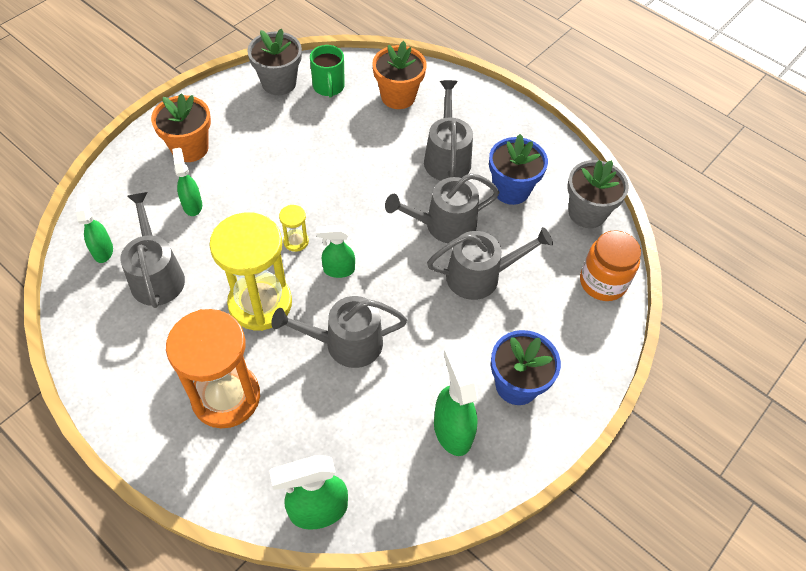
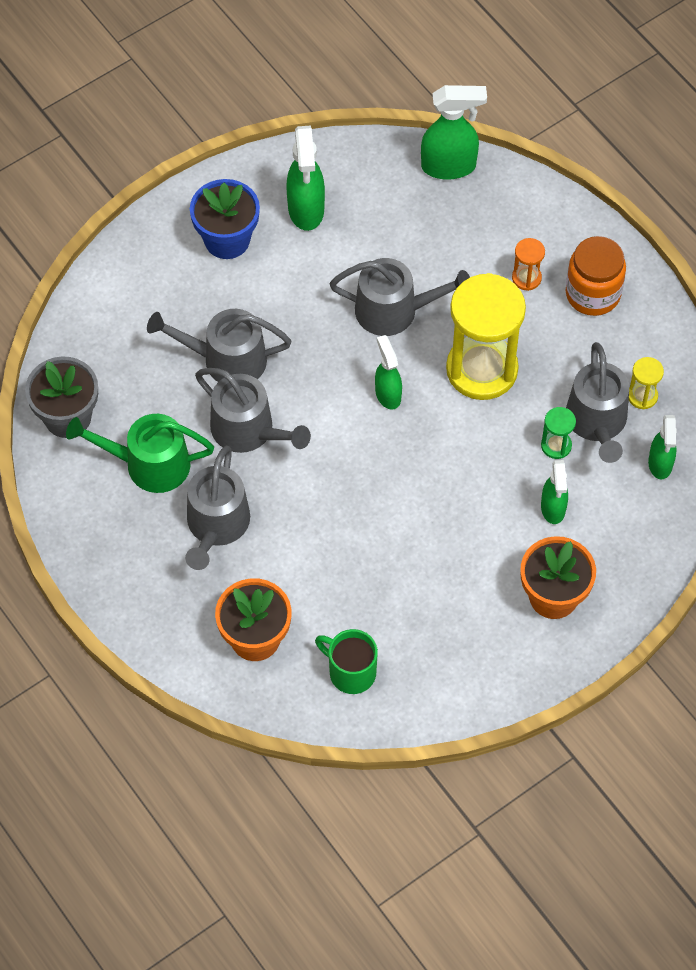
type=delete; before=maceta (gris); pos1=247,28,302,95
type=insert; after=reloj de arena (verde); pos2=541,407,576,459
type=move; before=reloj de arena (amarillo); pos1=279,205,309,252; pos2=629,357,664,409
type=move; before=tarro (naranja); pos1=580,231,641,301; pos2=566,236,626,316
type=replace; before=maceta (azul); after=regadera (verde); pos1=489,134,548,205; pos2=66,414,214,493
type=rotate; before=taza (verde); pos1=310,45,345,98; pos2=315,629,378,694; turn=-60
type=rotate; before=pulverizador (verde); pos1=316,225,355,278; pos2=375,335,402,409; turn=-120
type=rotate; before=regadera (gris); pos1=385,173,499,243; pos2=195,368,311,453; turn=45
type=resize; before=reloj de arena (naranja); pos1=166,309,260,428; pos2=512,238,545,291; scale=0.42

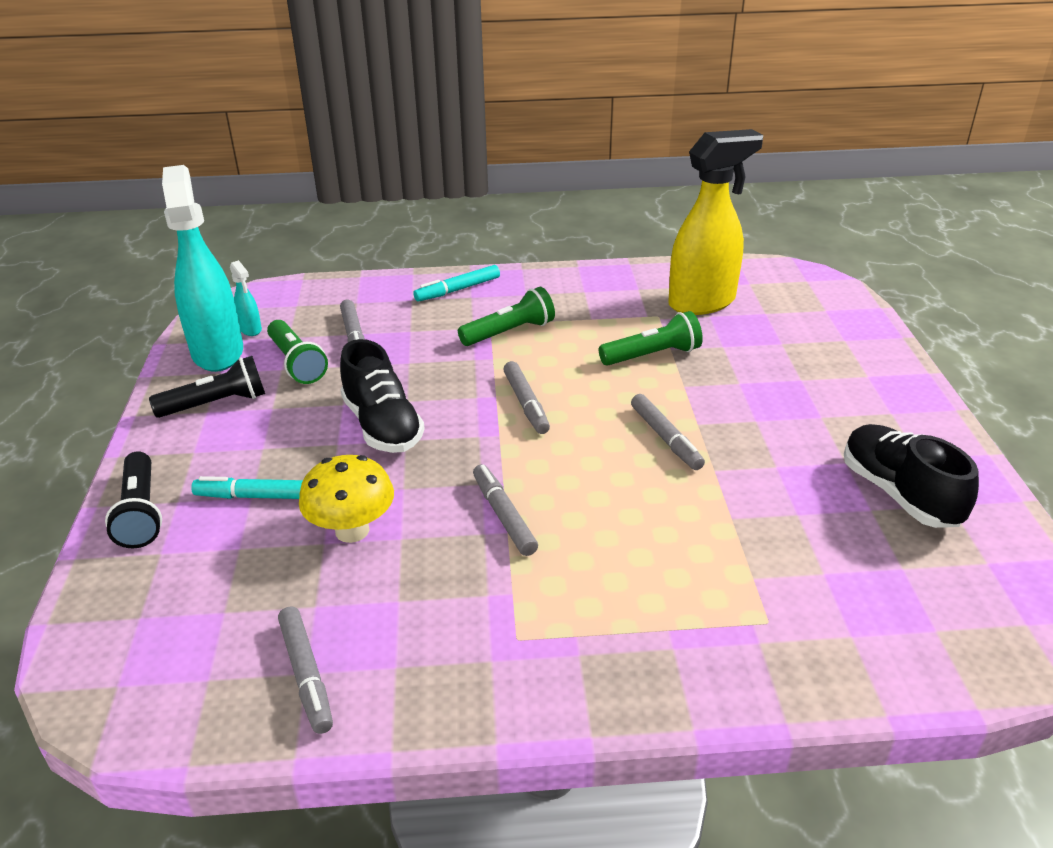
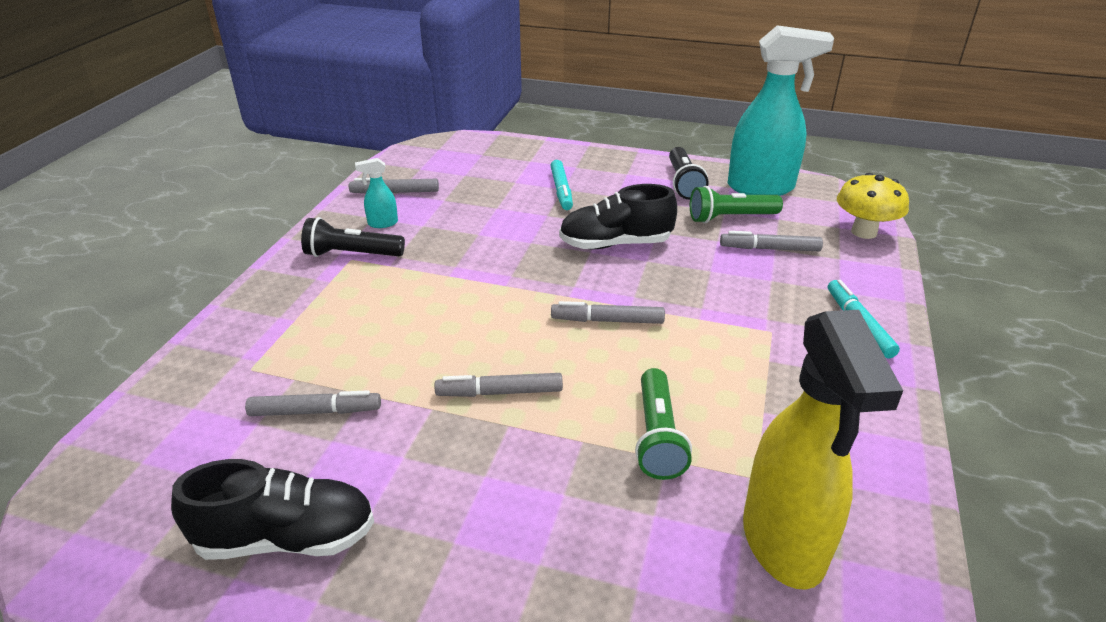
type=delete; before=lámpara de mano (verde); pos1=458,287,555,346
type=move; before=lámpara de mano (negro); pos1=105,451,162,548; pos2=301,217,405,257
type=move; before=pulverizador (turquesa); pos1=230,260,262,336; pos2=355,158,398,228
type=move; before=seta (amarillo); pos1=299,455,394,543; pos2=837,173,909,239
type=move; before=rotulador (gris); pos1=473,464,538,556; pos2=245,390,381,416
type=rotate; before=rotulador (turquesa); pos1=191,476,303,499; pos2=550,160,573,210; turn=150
◆ ◆ ◆ ◆ ◆ ◆ ◆
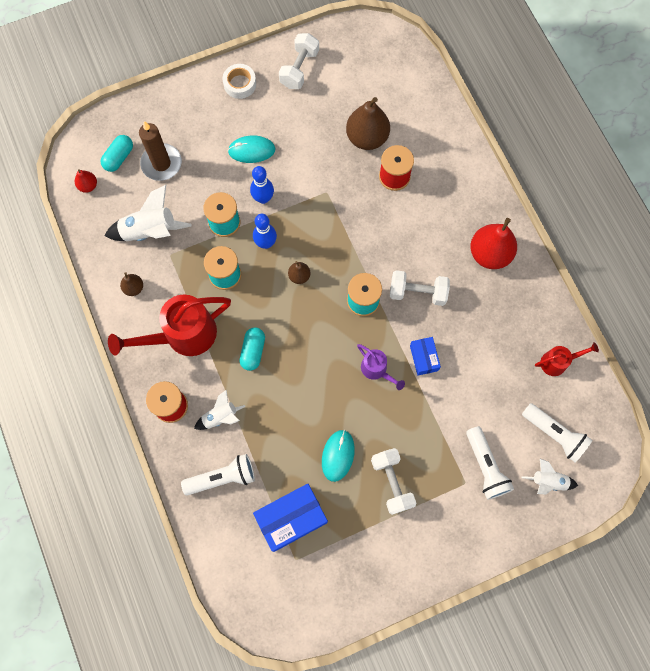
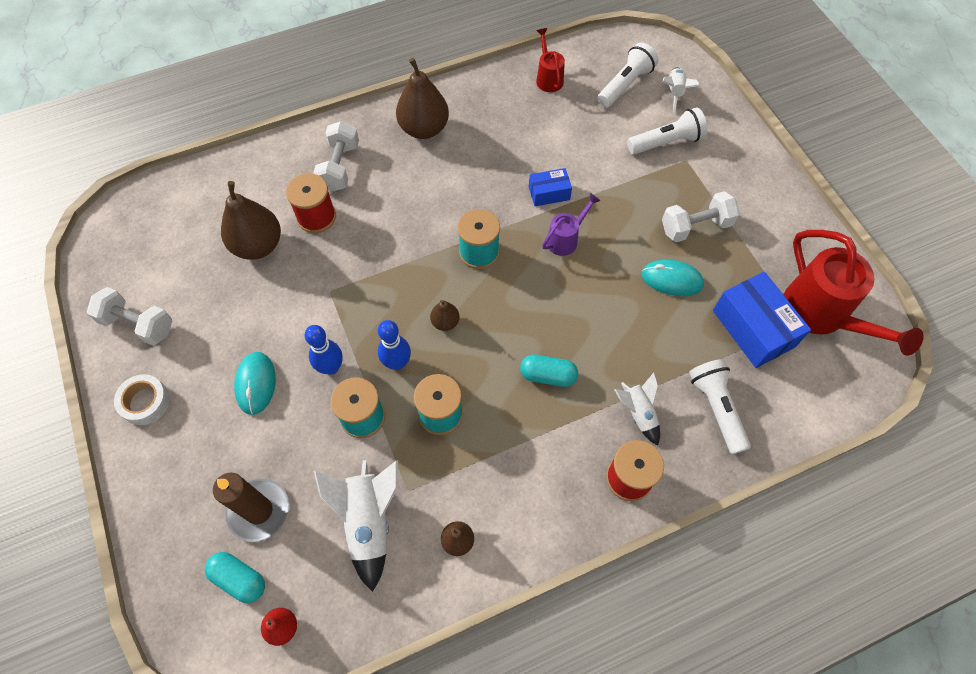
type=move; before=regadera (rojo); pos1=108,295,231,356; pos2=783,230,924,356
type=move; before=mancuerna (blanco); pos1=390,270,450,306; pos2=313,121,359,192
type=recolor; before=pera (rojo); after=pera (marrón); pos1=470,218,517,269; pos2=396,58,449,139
◆ ◆ ◆ ◆ ◆ ◆ ◆
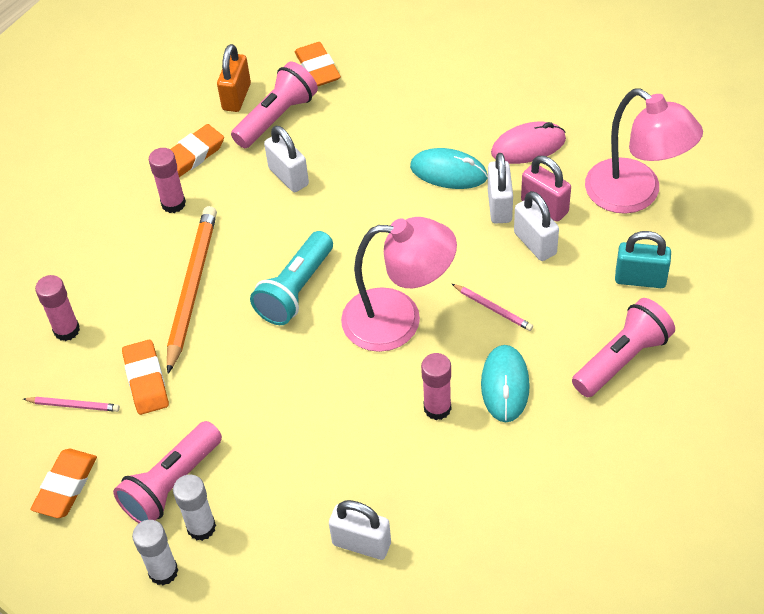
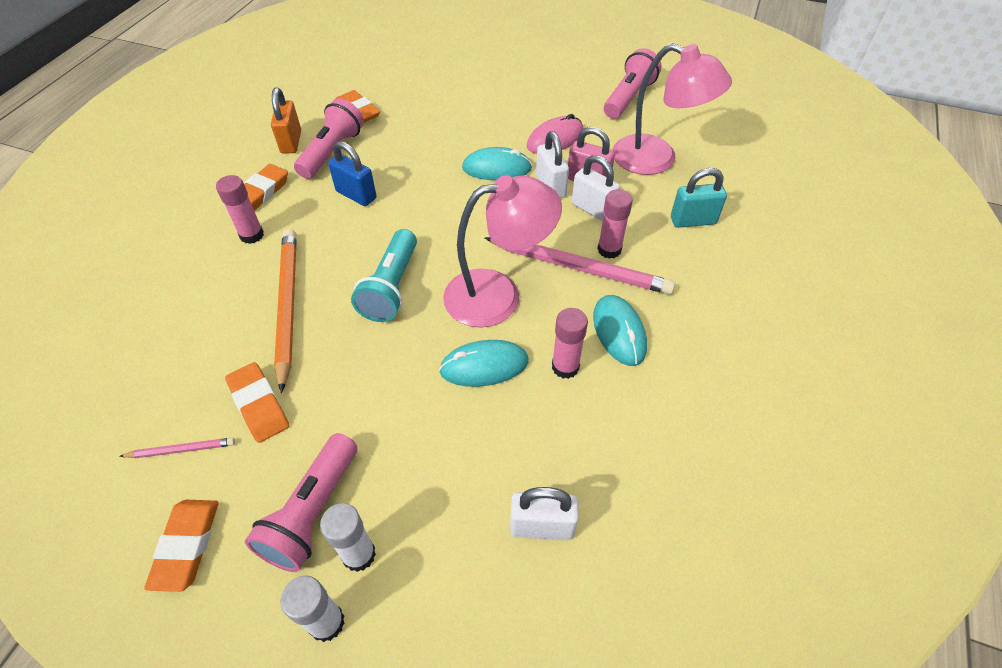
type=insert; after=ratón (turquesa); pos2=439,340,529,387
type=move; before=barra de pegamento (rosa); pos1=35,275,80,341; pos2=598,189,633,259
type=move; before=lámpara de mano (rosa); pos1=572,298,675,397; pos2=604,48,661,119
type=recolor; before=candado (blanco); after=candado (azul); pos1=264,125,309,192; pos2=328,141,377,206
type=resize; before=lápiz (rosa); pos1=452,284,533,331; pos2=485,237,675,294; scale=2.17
◆ ◆ ◆ ◆ ◆ ◆ ◆
### Task item
In the entries above, restate word for word the lines between the one holding "type=insert; after=reloj de" and the one holding "type=replace; before=maceta (azul);", inclusive, and nothing besides.

### Output of the exercise
type=insert; after=reloj de arena (verde); pos2=541,407,576,459
type=move; before=reloj de arena (amarillo); pos1=279,205,309,252; pos2=629,357,664,409
type=move; before=tarro (naranja); pos1=580,231,641,301; pos2=566,236,626,316
type=replace; before=maceta (azul); after=regadera (verde); pos1=489,134,548,205; pos2=66,414,214,493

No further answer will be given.